(Recorded information)
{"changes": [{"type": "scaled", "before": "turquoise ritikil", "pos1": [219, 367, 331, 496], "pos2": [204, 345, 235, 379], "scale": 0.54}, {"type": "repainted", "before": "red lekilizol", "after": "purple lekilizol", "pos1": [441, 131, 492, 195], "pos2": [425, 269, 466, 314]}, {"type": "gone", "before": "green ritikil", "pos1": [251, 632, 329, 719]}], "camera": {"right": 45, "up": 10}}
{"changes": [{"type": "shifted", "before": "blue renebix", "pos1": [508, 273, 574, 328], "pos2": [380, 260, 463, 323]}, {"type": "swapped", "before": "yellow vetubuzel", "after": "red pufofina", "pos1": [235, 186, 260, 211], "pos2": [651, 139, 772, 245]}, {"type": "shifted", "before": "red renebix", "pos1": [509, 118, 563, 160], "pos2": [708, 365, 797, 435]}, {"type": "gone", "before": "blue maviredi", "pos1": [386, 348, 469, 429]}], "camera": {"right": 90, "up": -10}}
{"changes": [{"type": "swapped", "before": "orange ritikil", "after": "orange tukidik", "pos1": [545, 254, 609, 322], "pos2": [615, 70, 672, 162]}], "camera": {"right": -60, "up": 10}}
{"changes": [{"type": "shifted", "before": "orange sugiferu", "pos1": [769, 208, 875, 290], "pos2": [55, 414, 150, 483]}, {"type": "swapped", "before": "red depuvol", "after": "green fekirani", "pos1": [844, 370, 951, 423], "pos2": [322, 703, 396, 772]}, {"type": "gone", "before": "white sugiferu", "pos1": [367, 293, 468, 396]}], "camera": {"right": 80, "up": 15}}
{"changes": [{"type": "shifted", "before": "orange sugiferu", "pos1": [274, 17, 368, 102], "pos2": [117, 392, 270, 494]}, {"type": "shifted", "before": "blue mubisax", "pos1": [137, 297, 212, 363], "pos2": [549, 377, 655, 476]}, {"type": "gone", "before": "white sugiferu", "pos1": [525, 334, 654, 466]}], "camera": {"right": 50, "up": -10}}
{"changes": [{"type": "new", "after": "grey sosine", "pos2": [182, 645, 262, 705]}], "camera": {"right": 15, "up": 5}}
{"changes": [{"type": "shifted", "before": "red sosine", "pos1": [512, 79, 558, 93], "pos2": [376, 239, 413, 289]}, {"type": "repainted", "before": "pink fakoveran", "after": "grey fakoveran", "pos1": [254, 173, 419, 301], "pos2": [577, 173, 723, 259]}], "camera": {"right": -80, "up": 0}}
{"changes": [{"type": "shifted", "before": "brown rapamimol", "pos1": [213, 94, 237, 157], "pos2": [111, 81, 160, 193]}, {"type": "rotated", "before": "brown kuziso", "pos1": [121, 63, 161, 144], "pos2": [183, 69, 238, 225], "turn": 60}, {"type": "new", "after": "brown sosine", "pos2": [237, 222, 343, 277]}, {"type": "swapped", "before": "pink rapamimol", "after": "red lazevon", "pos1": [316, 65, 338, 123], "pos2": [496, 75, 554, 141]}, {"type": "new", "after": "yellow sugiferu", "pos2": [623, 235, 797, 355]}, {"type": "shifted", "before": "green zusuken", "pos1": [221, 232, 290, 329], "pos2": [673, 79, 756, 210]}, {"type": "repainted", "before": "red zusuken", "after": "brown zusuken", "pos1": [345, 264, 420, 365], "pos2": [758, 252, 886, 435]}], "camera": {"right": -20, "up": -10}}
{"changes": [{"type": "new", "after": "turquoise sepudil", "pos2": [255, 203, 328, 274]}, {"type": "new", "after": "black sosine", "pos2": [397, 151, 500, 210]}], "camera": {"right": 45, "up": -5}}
(End Recorded information)
Problem to work on →
In full and without changes, give the data above once more.

Solution for this problem →
{"changes": [{"type": "scaled", "before": "turquoise ritikil", "pos1": [219, 367, 331, 496], "pos2": [204, 345, 235, 379], "scale": 0.54}, {"type": "repainted", "before": "red lekilizol", "after": "purple lekilizol", "pos1": [441, 131, 492, 195], "pos2": [425, 269, 466, 314]}, {"type": "gone", "before": "green ritikil", "pos1": [251, 632, 329, 719]}], "camera": {"right": 45, "up": 10}}
{"changes": [{"type": "shifted", "before": "blue renebix", "pos1": [508, 273, 574, 328], "pos2": [380, 260, 463, 323]}, {"type": "swapped", "before": "yellow vetubuzel", "after": "red pufofina", "pos1": [235, 186, 260, 211], "pos2": [651, 139, 772, 245]}, {"type": "shifted", "before": "red renebix", "pos1": [509, 118, 563, 160], "pos2": [708, 365, 797, 435]}, {"type": "gone", "before": "blue maviredi", "pos1": [386, 348, 469, 429]}], "camera": {"right": 90, "up": -10}}
{"changes": [{"type": "swapped", "before": "orange ritikil", "after": "orange tukidik", "pos1": [545, 254, 609, 322], "pos2": [615, 70, 672, 162]}], "camera": {"right": -60, "up": 10}}
{"changes": [{"type": "shifted", "before": "orange sugiferu", "pos1": [769, 208, 875, 290], "pos2": [55, 414, 150, 483]}, {"type": "swapped", "before": "red depuvol", "after": "green fekirani", "pos1": [844, 370, 951, 423], "pos2": [322, 703, 396, 772]}, {"type": "gone", "before": "white sugiferu", "pos1": [367, 293, 468, 396]}], "camera": {"right": 80, "up": 15}}
{"changes": [{"type": "shifted", "before": "orange sugiferu", "pos1": [274, 17, 368, 102], "pos2": [117, 392, 270, 494]}, {"type": "shifted", "before": "blue mubisax", "pos1": [137, 297, 212, 363], "pos2": [549, 377, 655, 476]}, {"type": "gone", "before": "white sugiferu", "pos1": [525, 334, 654, 466]}], "camera": {"right": 50, "up": -10}}
{"changes": [{"type": "new", "after": "grey sosine", "pos2": [182, 645, 262, 705]}], "camera": {"right": 15, "up": 5}}
{"changes": [{"type": "shifted", "before": "red sosine", "pos1": [512, 79, 558, 93], "pos2": [376, 239, 413, 289]}, {"type": "repainted", "before": "pink fakoveran", "after": "grey fakoveran", "pos1": [254, 173, 419, 301], "pos2": [577, 173, 723, 259]}], "camera": {"right": -80, "up": 0}}
{"changes": [{"type": "shifted", "before": "brown rapamimol", "pos1": [213, 94, 237, 157], "pos2": [111, 81, 160, 193]}, {"type": "rotated", "before": "brown kuziso", "pos1": [121, 63, 161, 144], "pos2": [183, 69, 238, 225], "turn": 60}, {"type": "new", "after": "brown sosine", "pos2": [237, 222, 343, 277]}, {"type": "swapped", "before": "pink rapamimol", "after": "red lazevon", "pos1": [316, 65, 338, 123], "pos2": [496, 75, 554, 141]}, {"type": "new", "after": "yellow sugiferu", "pos2": [623, 235, 797, 355]}, {"type": "shifted", "before": "green zusuken", "pos1": [221, 232, 290, 329], "pos2": [673, 79, 756, 210]}, {"type": "repainted", "before": "red zusuken", "after": "brown zusuken", "pos1": [345, 264, 420, 365], "pos2": [758, 252, 886, 435]}], "camera": {"right": -20, "up": -10}}
{"changes": [{"type": "new", "after": "turquoise sepudil", "pos2": [255, 203, 328, 274]}, {"type": "new", "after": "black sosine", "pos2": [397, 151, 500, 210]}], "camera": {"right": 45, "up": -5}}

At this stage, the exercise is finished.